● **What you will do**
Below is some data. Retype exactly the lines starting at the one with "brown rectangle: (87, 20)" and ending at the one with "gray square: (387, 125) -> (359, 130), moved".

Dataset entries
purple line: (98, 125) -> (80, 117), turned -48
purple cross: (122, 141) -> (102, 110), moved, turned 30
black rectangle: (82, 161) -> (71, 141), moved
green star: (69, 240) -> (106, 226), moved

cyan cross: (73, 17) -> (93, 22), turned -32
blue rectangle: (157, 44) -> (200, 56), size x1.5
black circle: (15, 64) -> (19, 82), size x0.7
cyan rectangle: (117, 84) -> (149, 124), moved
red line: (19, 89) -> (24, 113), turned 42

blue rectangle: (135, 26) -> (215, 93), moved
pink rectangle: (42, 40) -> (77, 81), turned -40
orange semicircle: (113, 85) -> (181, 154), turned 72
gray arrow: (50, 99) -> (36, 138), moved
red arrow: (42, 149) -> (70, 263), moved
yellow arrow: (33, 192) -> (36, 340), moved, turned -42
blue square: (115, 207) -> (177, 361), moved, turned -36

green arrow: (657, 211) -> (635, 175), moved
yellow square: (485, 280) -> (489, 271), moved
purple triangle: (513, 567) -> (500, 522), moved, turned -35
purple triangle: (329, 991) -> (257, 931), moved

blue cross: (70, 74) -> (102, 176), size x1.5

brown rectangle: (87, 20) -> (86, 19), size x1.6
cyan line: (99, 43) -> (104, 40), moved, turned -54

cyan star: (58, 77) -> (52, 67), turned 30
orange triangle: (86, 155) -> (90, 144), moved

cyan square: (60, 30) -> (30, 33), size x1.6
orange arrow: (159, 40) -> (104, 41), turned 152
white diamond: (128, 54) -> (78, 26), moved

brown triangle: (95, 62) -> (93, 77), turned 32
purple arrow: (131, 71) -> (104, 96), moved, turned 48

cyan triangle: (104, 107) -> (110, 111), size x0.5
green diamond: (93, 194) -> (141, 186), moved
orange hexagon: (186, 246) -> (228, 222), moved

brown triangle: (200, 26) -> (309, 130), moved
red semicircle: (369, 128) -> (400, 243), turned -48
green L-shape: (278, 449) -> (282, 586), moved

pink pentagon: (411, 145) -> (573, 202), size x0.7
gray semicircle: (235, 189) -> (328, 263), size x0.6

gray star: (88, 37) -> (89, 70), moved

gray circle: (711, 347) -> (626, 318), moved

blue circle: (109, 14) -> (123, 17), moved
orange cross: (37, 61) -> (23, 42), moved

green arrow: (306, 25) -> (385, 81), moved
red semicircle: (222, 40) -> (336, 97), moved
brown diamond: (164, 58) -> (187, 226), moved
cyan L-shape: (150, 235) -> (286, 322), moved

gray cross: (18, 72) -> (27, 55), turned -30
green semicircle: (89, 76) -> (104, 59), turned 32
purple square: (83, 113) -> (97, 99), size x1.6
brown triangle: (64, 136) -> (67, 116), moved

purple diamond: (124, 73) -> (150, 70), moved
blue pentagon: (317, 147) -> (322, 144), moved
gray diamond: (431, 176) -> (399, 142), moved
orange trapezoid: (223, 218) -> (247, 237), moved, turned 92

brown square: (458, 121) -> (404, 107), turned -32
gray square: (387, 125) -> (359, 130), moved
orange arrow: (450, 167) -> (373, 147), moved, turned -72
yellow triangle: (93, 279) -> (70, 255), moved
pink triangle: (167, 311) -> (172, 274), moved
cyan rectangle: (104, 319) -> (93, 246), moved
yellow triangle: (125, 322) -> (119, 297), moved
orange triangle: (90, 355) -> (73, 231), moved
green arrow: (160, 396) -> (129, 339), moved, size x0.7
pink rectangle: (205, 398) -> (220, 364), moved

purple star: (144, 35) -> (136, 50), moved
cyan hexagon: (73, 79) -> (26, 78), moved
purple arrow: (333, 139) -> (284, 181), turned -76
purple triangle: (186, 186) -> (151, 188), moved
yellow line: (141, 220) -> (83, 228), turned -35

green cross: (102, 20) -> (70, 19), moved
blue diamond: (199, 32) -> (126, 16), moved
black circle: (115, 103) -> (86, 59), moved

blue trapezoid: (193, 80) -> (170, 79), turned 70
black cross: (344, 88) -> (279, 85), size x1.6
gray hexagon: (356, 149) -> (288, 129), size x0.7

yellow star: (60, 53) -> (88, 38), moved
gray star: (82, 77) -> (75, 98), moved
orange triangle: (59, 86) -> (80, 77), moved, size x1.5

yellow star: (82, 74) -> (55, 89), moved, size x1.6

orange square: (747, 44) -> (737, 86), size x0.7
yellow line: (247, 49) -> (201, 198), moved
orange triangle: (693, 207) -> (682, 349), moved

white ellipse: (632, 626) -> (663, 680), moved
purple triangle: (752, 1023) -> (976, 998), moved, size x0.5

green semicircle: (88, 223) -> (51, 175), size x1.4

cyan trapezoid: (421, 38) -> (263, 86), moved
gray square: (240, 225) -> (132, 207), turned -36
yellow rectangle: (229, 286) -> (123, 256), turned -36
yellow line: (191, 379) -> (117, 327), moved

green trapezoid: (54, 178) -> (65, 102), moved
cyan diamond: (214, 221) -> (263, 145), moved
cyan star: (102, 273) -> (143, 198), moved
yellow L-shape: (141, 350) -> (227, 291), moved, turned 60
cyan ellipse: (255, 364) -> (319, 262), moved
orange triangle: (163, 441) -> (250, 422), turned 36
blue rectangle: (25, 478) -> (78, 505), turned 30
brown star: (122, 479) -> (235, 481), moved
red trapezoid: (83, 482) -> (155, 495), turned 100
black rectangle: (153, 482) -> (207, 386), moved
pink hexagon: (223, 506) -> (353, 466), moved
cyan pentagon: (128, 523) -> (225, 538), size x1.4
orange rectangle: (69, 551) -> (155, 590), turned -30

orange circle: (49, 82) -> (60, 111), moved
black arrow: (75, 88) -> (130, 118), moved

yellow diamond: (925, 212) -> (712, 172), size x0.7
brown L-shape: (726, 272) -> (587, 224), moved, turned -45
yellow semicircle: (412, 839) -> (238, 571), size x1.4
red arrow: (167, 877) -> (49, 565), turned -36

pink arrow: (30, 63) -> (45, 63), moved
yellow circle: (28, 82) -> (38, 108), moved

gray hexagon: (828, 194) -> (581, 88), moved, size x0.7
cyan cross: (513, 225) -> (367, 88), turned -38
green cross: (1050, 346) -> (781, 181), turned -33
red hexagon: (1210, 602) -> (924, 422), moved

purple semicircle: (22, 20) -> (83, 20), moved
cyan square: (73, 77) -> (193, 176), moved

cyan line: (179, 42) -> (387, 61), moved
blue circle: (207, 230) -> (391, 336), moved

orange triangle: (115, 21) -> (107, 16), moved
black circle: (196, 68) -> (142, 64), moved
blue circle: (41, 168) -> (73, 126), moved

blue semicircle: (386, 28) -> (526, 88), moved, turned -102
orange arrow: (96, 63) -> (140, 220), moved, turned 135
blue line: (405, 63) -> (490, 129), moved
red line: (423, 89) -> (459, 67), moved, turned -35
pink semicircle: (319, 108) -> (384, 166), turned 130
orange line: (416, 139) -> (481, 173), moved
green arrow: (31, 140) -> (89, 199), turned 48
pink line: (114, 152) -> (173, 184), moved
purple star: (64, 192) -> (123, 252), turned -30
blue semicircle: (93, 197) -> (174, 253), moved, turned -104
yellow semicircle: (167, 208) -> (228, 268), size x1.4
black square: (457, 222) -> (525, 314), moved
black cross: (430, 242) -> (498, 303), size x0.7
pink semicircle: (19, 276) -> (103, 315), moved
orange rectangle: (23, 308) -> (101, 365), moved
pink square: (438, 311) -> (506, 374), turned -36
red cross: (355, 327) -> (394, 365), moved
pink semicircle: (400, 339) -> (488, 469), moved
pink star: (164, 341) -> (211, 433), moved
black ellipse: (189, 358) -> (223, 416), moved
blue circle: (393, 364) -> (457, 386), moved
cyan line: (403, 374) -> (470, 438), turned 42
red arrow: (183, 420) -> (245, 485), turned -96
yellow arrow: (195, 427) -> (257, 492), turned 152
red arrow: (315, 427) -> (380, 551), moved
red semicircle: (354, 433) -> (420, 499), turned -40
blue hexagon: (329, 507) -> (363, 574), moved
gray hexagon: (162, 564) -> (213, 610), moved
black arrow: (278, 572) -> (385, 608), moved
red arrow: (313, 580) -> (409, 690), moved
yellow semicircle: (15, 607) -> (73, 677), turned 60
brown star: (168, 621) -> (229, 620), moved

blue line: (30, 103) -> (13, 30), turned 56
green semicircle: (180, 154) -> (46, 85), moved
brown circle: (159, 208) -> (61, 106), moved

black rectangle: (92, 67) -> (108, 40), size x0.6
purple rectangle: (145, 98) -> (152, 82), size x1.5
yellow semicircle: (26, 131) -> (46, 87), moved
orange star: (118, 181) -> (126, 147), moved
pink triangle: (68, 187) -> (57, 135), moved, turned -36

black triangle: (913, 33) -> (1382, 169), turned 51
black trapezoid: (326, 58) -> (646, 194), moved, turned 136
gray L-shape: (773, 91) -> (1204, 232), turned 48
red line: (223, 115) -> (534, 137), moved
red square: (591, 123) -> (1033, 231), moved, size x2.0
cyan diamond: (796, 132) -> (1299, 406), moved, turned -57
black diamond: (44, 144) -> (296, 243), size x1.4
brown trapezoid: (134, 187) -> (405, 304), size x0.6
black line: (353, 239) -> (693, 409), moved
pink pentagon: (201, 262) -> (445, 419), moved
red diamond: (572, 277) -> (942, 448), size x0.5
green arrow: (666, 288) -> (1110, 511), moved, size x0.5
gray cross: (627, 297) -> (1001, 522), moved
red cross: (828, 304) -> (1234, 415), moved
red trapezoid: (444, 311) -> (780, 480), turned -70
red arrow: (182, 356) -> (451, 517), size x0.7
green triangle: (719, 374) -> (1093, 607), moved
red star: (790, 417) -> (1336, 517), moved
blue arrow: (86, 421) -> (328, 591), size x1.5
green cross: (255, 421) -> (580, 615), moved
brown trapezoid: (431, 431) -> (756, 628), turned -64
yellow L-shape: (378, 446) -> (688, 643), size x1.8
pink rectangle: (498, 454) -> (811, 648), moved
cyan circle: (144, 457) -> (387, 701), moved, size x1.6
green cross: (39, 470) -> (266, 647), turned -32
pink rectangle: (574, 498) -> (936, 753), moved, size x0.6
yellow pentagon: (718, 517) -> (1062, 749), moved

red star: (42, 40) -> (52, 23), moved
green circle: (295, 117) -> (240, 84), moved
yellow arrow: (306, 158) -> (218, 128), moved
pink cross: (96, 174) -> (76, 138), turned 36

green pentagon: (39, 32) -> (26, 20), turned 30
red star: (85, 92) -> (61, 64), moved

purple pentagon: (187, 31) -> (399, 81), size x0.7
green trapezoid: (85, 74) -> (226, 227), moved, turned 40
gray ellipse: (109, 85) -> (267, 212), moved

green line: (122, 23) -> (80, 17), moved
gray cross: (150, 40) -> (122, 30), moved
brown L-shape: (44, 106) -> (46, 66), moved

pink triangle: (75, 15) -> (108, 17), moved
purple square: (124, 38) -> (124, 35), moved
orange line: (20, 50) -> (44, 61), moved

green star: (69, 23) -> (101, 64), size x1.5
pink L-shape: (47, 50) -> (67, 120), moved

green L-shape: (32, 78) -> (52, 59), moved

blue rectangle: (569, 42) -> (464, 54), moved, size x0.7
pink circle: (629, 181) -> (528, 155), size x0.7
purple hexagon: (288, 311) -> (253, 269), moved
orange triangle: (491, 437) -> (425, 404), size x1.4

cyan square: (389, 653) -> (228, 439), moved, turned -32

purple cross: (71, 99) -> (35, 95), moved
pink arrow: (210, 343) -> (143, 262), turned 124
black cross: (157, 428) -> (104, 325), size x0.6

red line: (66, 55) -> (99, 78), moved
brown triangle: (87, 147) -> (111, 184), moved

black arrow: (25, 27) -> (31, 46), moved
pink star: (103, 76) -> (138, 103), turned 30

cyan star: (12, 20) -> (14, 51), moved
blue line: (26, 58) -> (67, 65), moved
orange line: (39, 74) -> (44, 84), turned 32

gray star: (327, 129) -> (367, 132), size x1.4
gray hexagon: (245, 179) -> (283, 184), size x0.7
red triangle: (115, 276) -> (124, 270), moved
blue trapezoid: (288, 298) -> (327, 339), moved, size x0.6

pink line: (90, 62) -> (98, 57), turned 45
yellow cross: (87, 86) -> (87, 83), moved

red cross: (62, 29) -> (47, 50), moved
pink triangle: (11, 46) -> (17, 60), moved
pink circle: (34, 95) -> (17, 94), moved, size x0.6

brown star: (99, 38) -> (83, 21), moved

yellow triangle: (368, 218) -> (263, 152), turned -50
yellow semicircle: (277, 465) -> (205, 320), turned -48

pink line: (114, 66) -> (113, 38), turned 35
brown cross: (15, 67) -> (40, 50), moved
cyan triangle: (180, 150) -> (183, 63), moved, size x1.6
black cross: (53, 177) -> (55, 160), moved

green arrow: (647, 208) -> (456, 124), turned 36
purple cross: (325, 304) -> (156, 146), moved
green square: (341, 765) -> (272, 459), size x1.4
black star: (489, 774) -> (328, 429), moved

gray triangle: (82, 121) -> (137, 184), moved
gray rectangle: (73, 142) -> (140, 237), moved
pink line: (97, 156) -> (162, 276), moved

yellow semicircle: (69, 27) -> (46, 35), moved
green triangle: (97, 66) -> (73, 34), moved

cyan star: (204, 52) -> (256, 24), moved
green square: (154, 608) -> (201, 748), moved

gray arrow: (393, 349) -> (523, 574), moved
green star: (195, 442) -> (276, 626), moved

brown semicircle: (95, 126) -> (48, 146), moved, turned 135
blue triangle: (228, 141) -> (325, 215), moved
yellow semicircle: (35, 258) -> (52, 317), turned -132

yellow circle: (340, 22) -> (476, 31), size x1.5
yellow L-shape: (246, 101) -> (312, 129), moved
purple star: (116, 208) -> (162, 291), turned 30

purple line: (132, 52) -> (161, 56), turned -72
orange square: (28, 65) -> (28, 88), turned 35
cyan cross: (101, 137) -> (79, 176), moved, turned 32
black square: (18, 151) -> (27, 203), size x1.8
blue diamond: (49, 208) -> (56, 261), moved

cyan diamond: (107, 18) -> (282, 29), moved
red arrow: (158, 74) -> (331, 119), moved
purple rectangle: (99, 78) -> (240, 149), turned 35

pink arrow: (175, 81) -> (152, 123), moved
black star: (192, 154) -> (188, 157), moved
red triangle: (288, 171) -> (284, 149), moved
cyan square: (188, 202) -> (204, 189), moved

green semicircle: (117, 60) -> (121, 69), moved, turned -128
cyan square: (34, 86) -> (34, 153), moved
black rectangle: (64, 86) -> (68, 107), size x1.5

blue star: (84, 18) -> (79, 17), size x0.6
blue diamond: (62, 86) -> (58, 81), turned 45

● **Exercise result**
brown rectangle: (87, 20) -> (86, 19), size x1.6
cyan line: (99, 43) -> (104, 40), moved, turned -54

cyan star: (58, 77) -> (52, 67), turned 30
orange triangle: (86, 155) -> (90, 144), moved

cyan square: (60, 30) -> (30, 33), size x1.6
orange arrow: (159, 40) -> (104, 41), turned 152
white diamond: (128, 54) -> (78, 26), moved

brown triangle: (95, 62) -> (93, 77), turned 32
purple arrow: (131, 71) -> (104, 96), moved, turned 48

cyan triangle: (104, 107) -> (110, 111), size x0.5
green diamond: (93, 194) -> (141, 186), moved
orange hexagon: (186, 246) -> (228, 222), moved

brown triangle: (200, 26) -> (309, 130), moved
red semicircle: (369, 128) -> (400, 243), turned -48
green L-shape: (278, 449) -> (282, 586), moved

pink pentagon: (411, 145) -> (573, 202), size x0.7
gray semicircle: (235, 189) -> (328, 263), size x0.6

gray star: (88, 37) -> (89, 70), moved

gray circle: (711, 347) -> (626, 318), moved

blue circle: (109, 14) -> (123, 17), moved
orange cross: (37, 61) -> (23, 42), moved

green arrow: (306, 25) -> (385, 81), moved
red semicircle: (222, 40) -> (336, 97), moved
brown diamond: (164, 58) -> (187, 226), moved
cyan L-shape: (150, 235) -> (286, 322), moved

gray cross: (18, 72) -> (27, 55), turned -30
green semicircle: (89, 76) -> (104, 59), turned 32
purple square: (83, 113) -> (97, 99), size x1.6
brown triangle: (64, 136) -> (67, 116), moved

purple diamond: (124, 73) -> (150, 70), moved
blue pentagon: (317, 147) -> (322, 144), moved
gray diamond: (431, 176) -> (399, 142), moved
orange trapezoid: (223, 218) -> (247, 237), moved, turned 92

brown square: (458, 121) -> (404, 107), turned -32
gray square: (387, 125) -> (359, 130), moved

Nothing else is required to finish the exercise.